[Structured diff data]
++++++++++
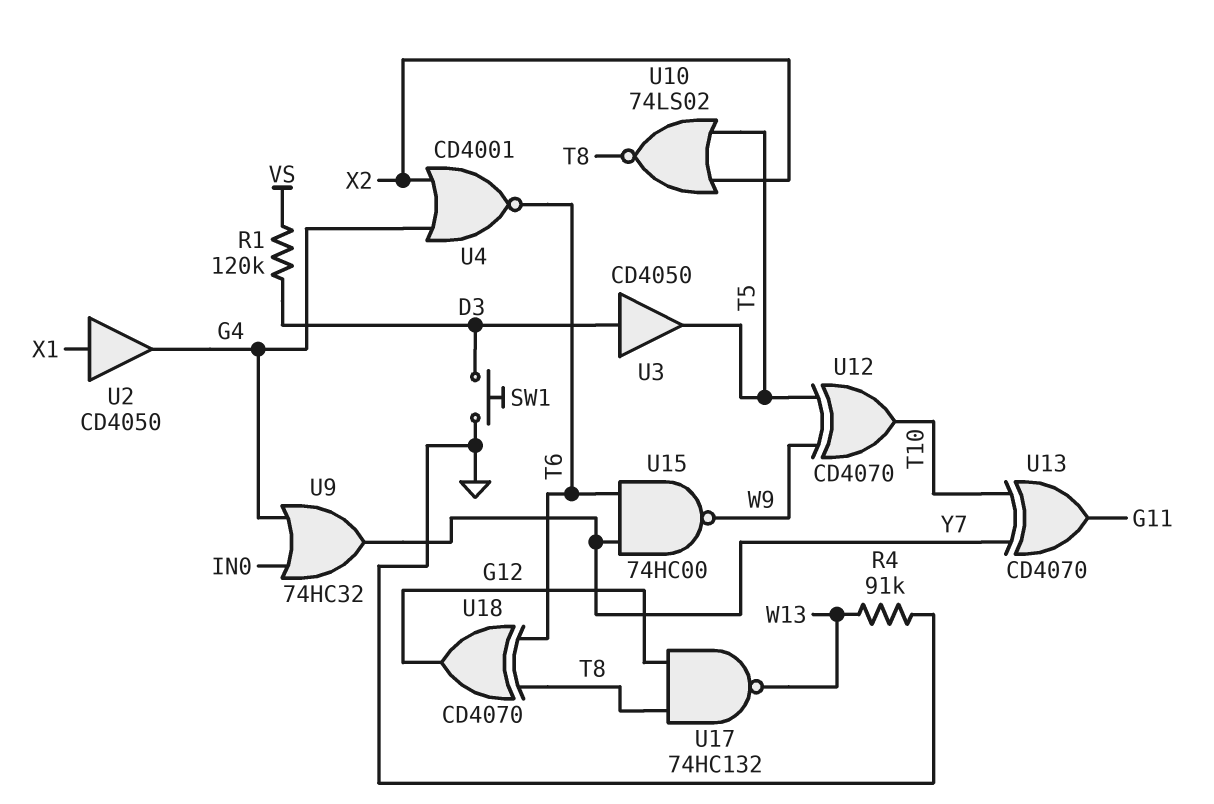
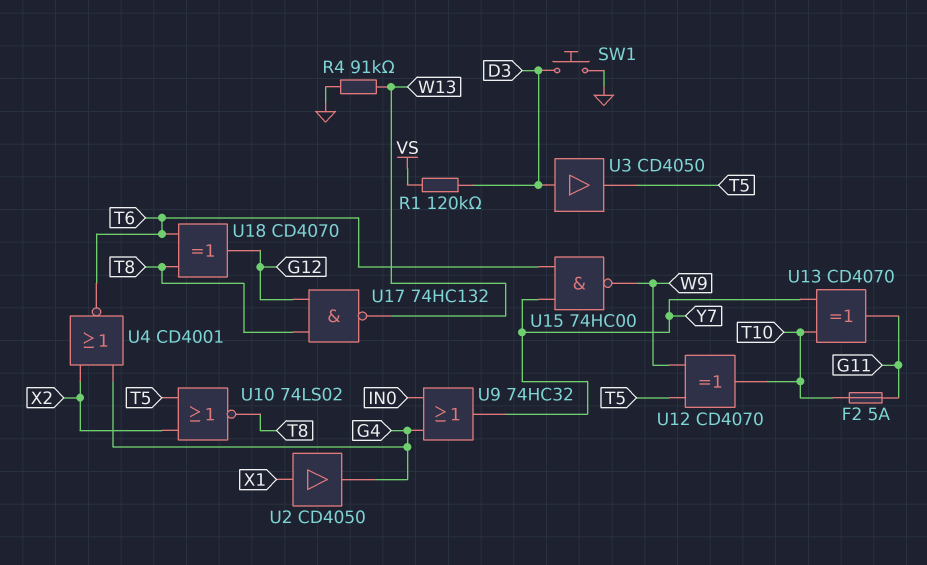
F2: none -> 5A (G11, T10)

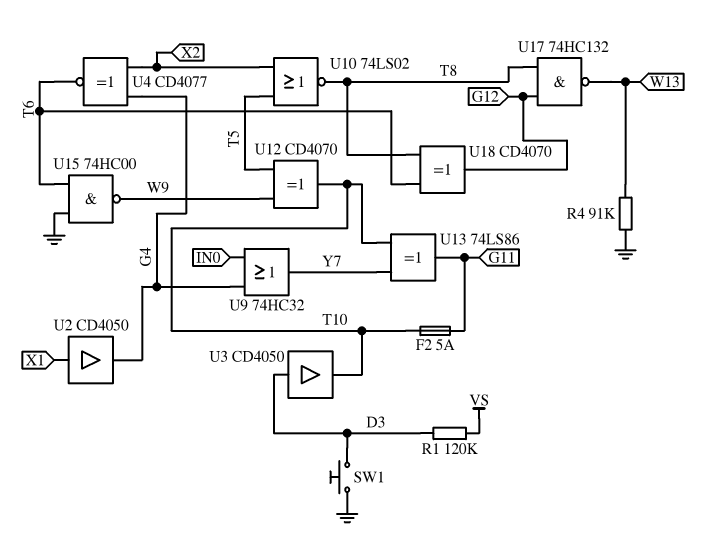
U3: buffer CD4050 (in D3, out T5) -> buffer CD4050 (in D3, out T10)
U4: NOR CD4001 (in G4, in X2, out T6) -> XNOR CD4077 (in G4, in X2, out T6)
U13: XOR CD4070 (in T10, in Y7, out G11) -> XOR 74LS86 (in T10, in Y7, out G11)
U15: NAND 74HC00 (in T6, in Y7, out W9) -> NAND 74HC00 (in GND, in T6, out W9)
++++++++++
§ **EXERCISE REQUIREMENTS**: Copy the records above exactly, leaving out every picture.

§ **YOUR SOLUTION**:
F2: none -> 5A (G11, T10)

U3: buffer CD4050 (in D3, out T5) -> buffer CD4050 (in D3, out T10)
U4: NOR CD4001 (in G4, in X2, out T6) -> XNOR CD4077 (in G4, in X2, out T6)
U13: XOR CD4070 (in T10, in Y7, out G11) -> XOR 74LS86 (in T10, in Y7, out G11)
U15: NAND 74HC00 (in T6, in Y7, out W9) -> NAND 74HC00 (in GND, in T6, out W9)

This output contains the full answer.